• _Given data_:
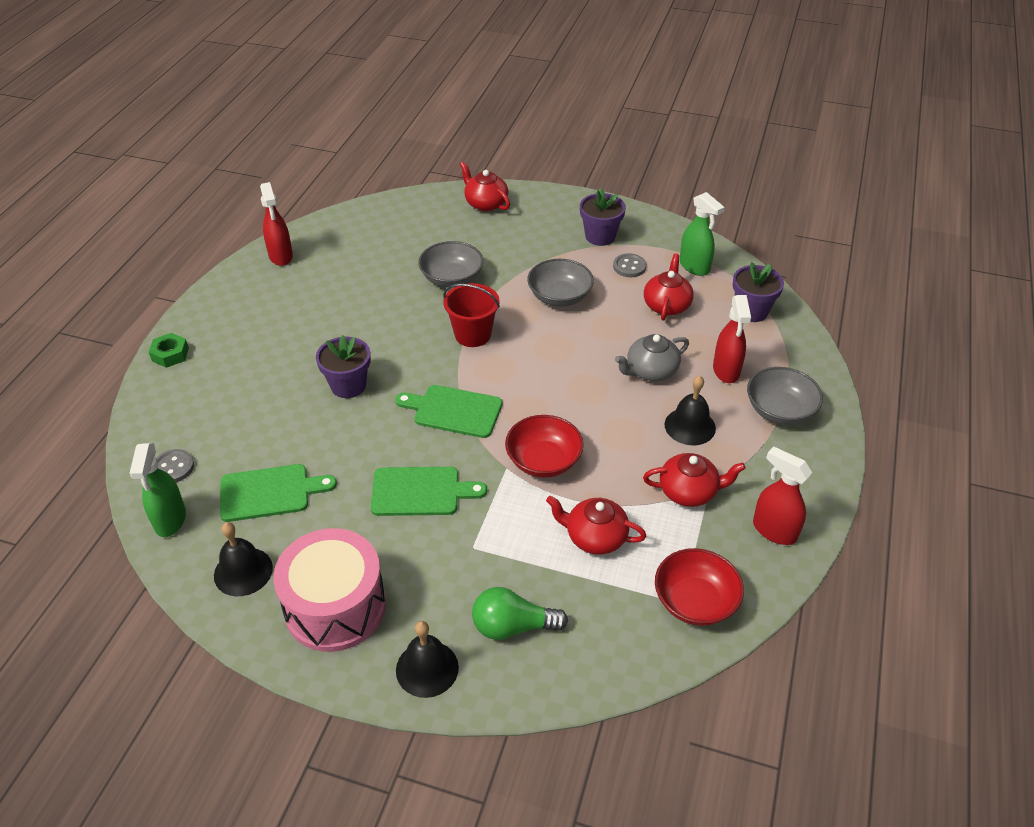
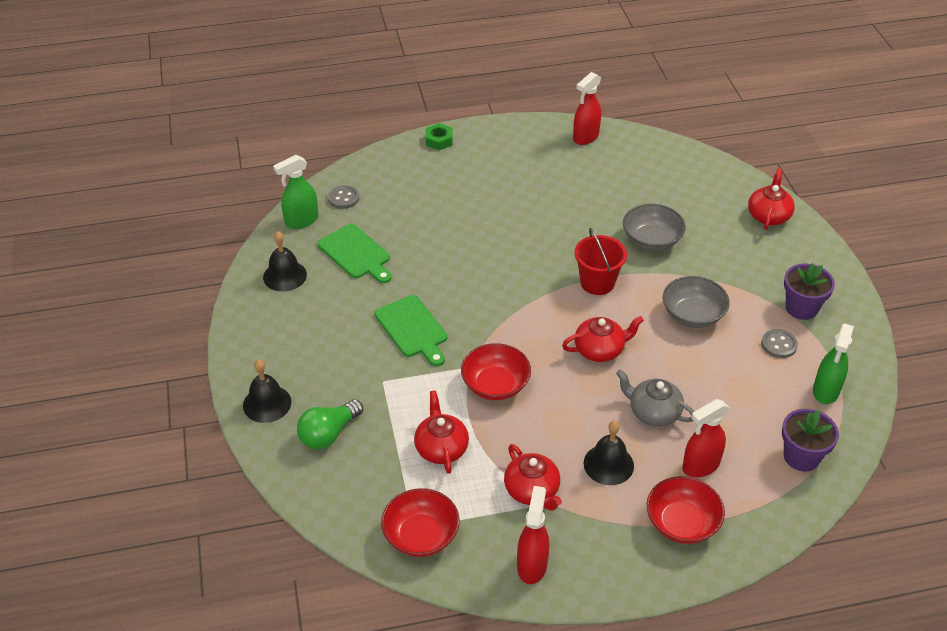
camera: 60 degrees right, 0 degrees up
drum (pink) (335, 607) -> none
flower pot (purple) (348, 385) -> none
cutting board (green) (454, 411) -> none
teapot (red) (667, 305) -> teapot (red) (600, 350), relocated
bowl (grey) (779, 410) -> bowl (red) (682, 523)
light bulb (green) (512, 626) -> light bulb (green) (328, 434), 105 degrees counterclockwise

• _What the task asks_:
From the line that contains "flower pot (purple) (348, 385) -> none" to the last line of the data, write out each line exactly and add nothing.

• _Reply_:
flower pot (purple) (348, 385) -> none
cutting board (green) (454, 411) -> none
teapot (red) (667, 305) -> teapot (red) (600, 350), relocated
bowl (grey) (779, 410) -> bowl (red) (682, 523)
light bulb (green) (512, 626) -> light bulb (green) (328, 434), 105 degrees counterclockwise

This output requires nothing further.